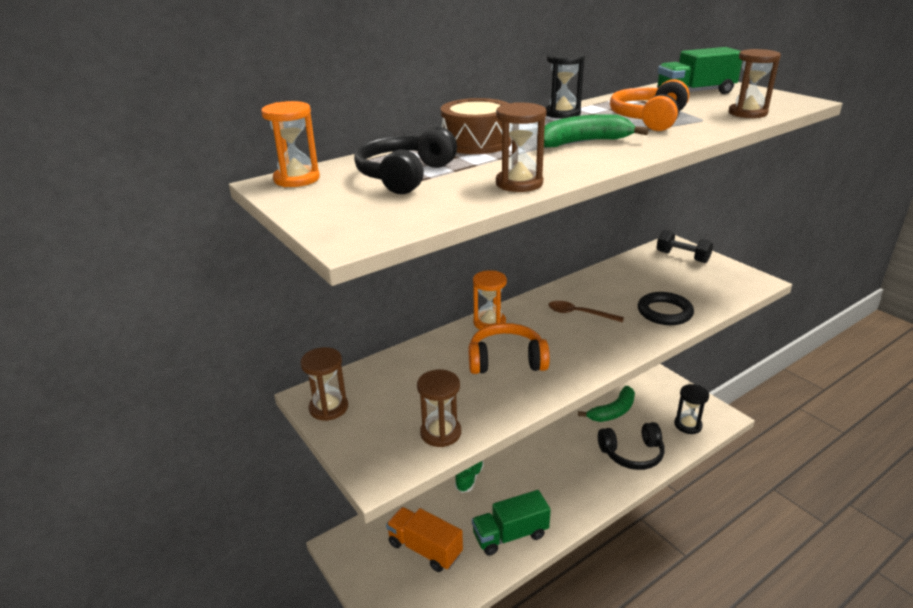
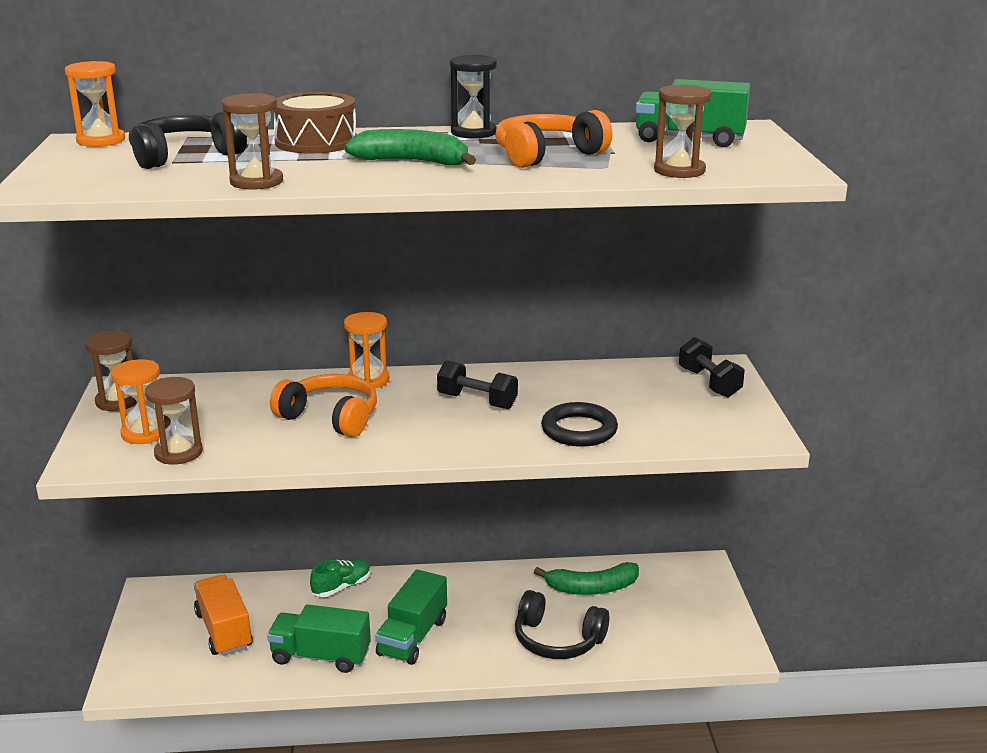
camera: 30 degrees right, 5 degrees down
(390, 427) = (144, 433): none -> orange hourglass
(551, 492) = (412, 637): none -> green truck
(579, 314) = (477, 401): brown spoon -> black dumbbell
(688, 425) = (673, 640): black hourglass -> none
◆ ◆ ◆ ◆ ◆ ◆ ◆
■ **EXERCISE GOAL**: In the records, which lines mention the word "black"? Copy those lines.

■ **SOLVED EXERCISE**:
(579, 314) = (477, 401): brown spoon -> black dumbbell
(688, 425) = (673, 640): black hourglass -> none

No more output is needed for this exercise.